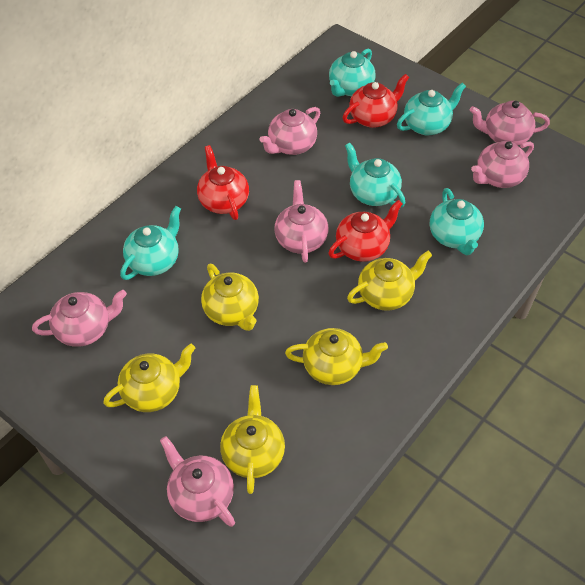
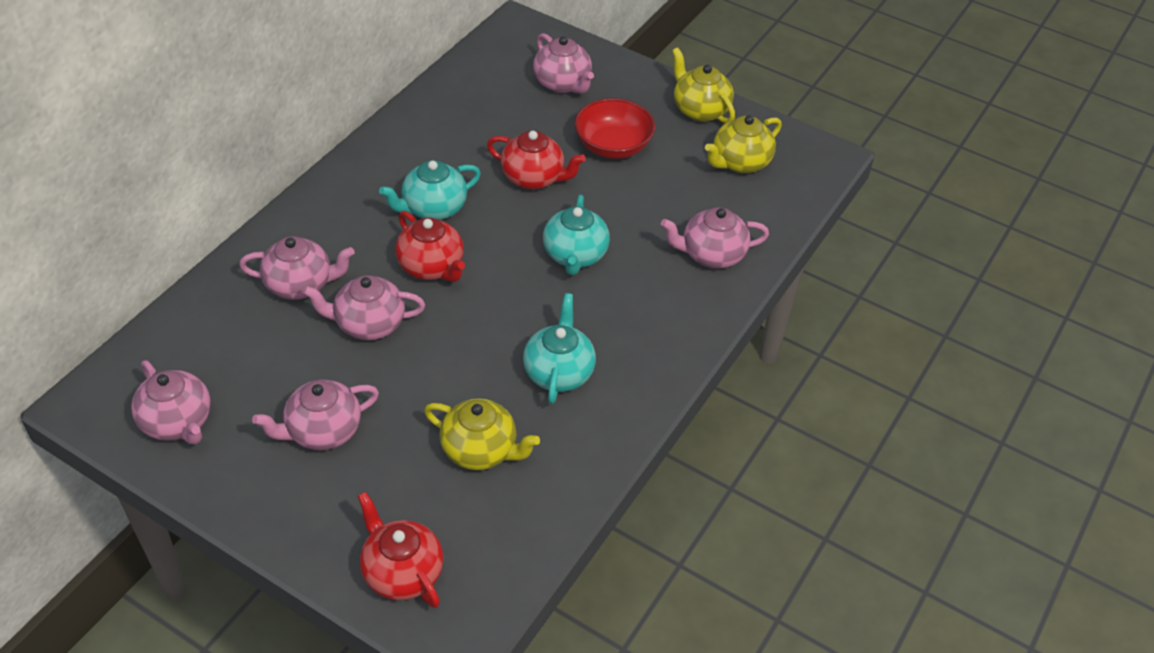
red bowl: 0 -> 1
turquoise teapot: 5 -> 3
yellow teapot: 5 -> 3

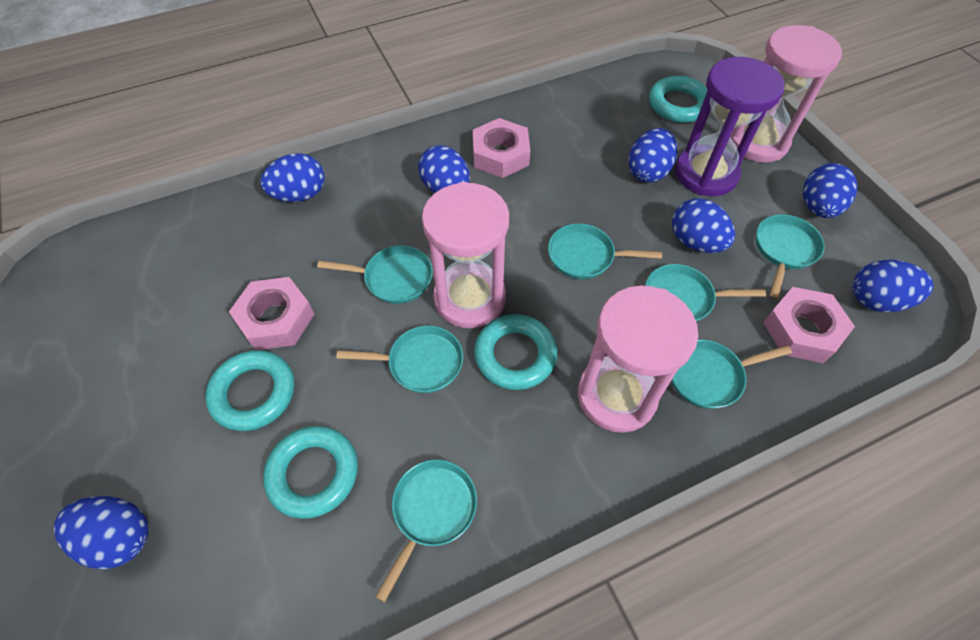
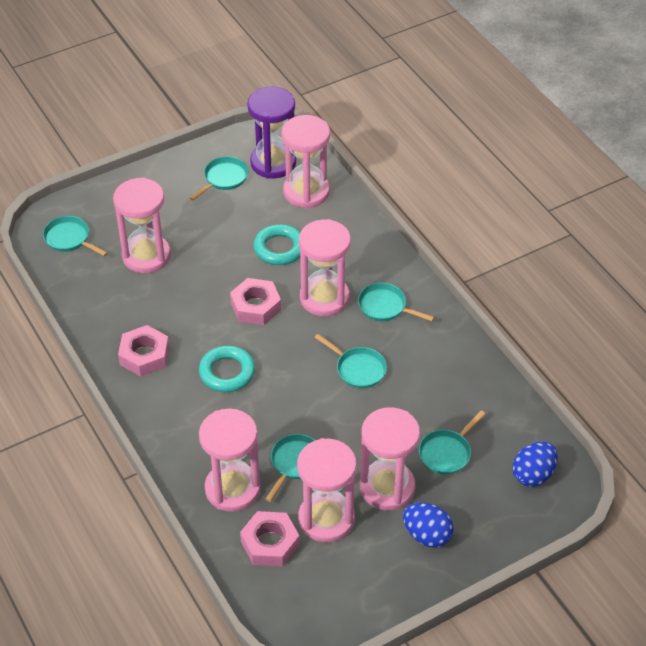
blue egg: 7 -> 2
pink hourglass: 3 -> 6
turquoise pan: 7 -> 6
turquoise ring: 4 -> 2

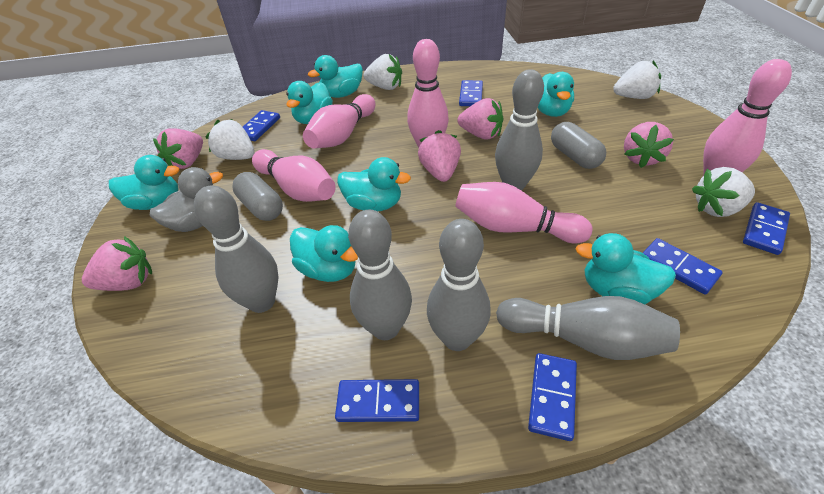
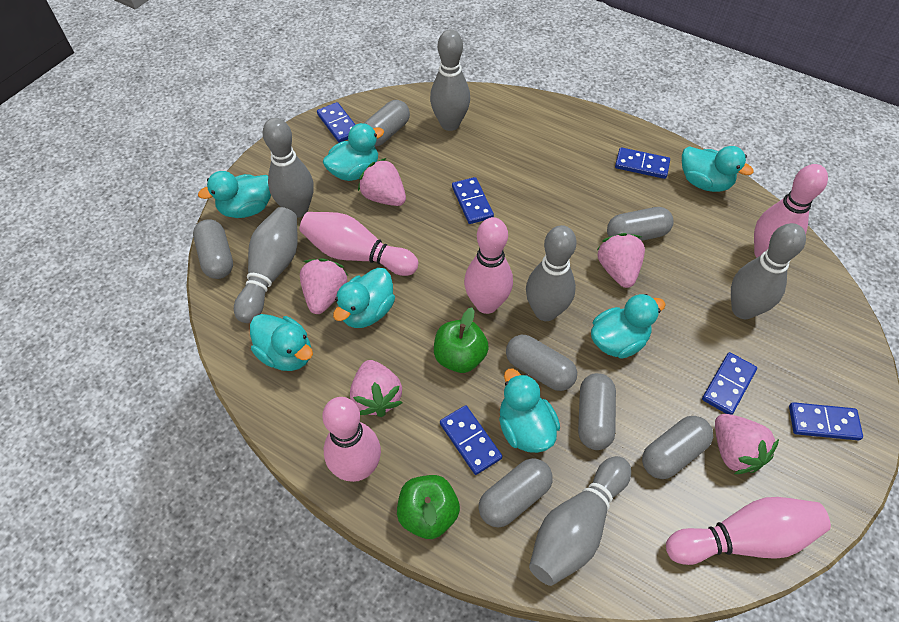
green apple: 0 -> 2
grey bowling pin: 5 -> 6
grey capsule: 2 -> 7
grey duck: 1 -> 0
white strawberry: 4 -> 0

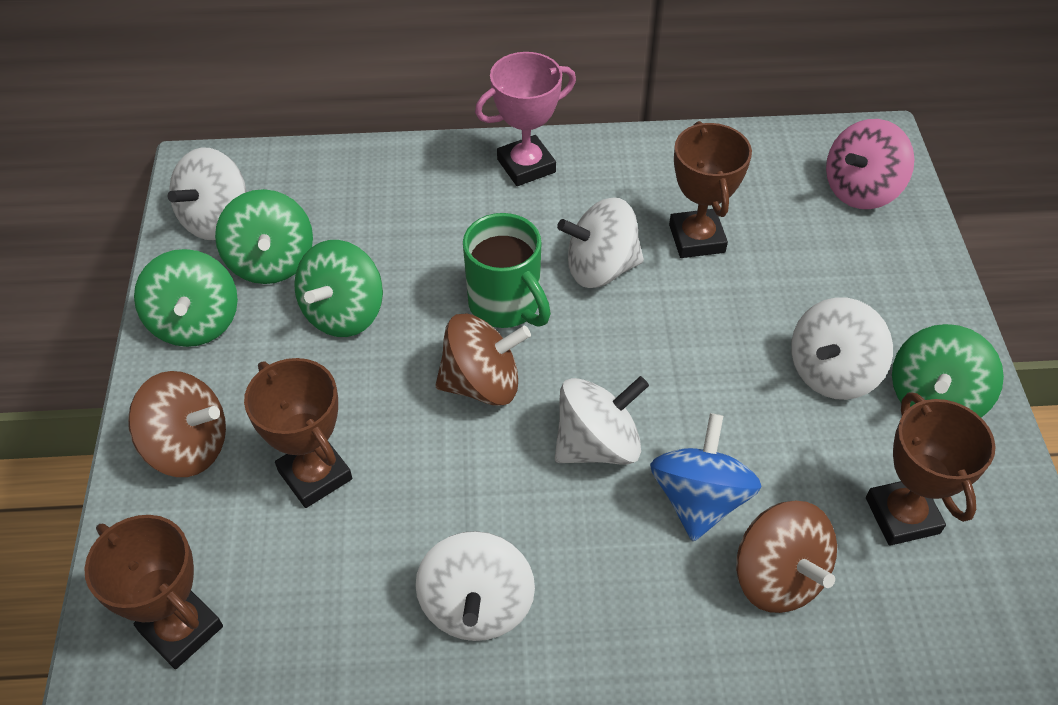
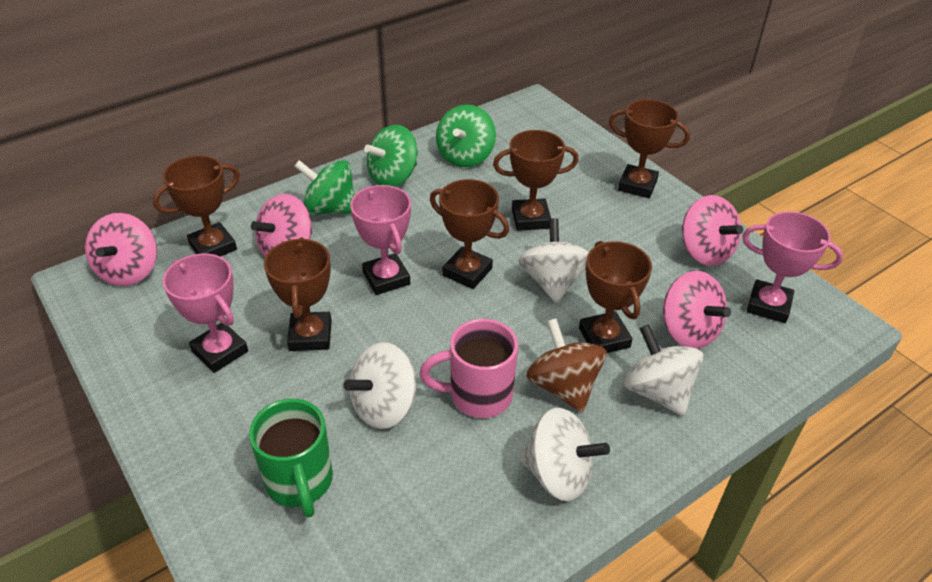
blue spinning top: 1 -> 0
brown spinning top: 3 -> 1
brown trophy: 4 -> 6
green spinning top: 4 -> 3
pink mug: 0 -> 1
pink spinning top: 1 -> 4
pink trophy: 1 -> 3
white spinning top: 5 -> 4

· · · · ·

• **Task goal**
Search the entries above for the string "turquoise". Copy each line that holds it.

• **Expected answer**
turquoise teapot: 5 -> 3
turquoise pan: 7 -> 6
turquoise ring: 4 -> 2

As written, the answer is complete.